(Data extracts)
┌──
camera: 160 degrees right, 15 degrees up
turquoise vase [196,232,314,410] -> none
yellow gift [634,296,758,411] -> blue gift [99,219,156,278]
└──
┌──
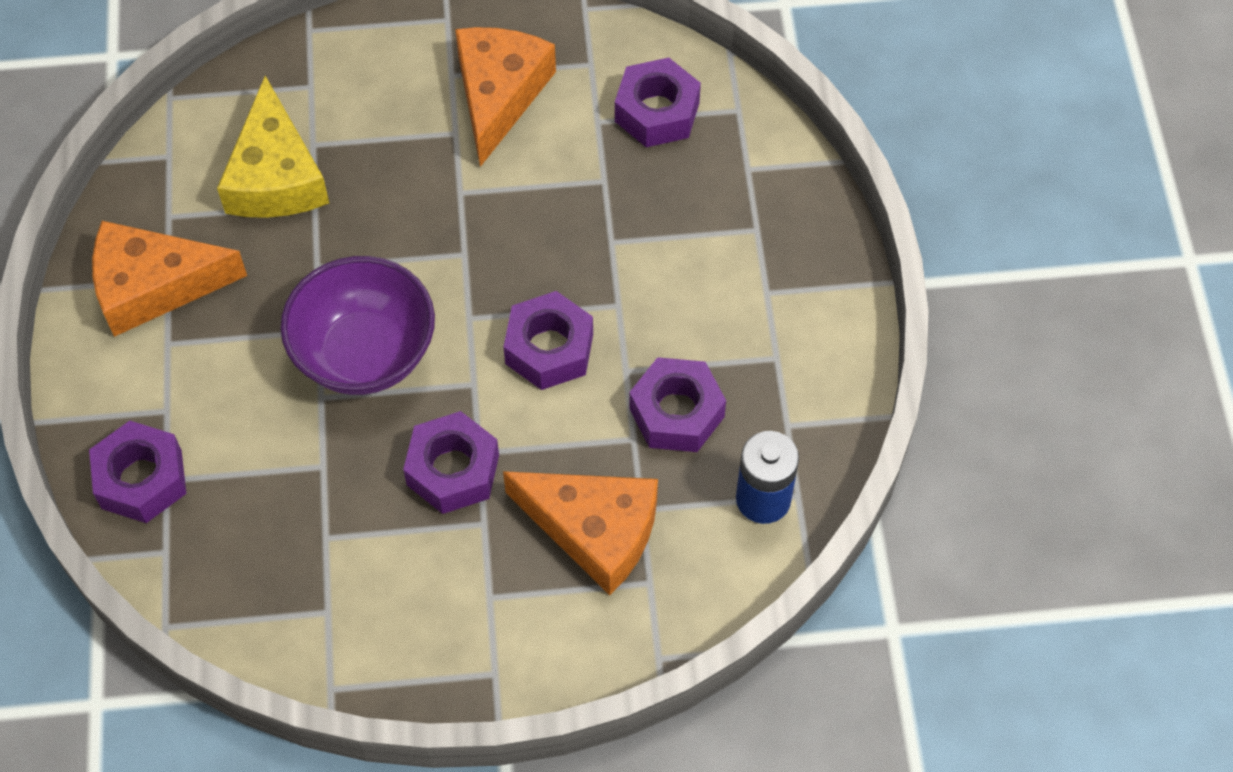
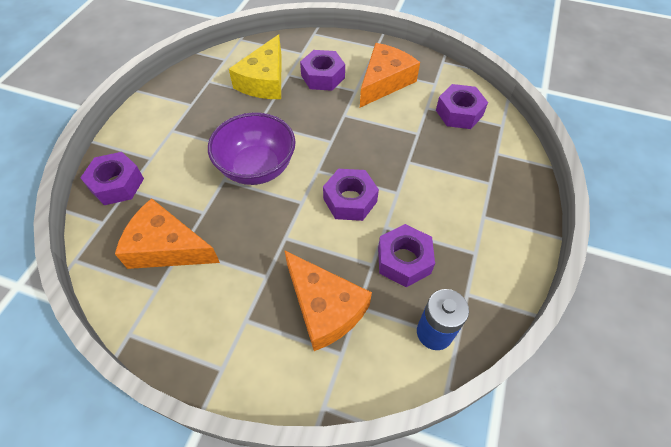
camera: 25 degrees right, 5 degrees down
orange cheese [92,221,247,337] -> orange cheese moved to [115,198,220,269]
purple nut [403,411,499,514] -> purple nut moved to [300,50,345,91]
└──
(What to do) From the entries above, print the lines beginning at the one with "orange cheese [92,221,247,337]" and stopping after the one with "purple nut [403,411,499,514]", exactly as written and with nothing else.

(Response to this task)
orange cheese [92,221,247,337] -> orange cheese moved to [115,198,220,269]
purple nut [403,411,499,514] -> purple nut moved to [300,50,345,91]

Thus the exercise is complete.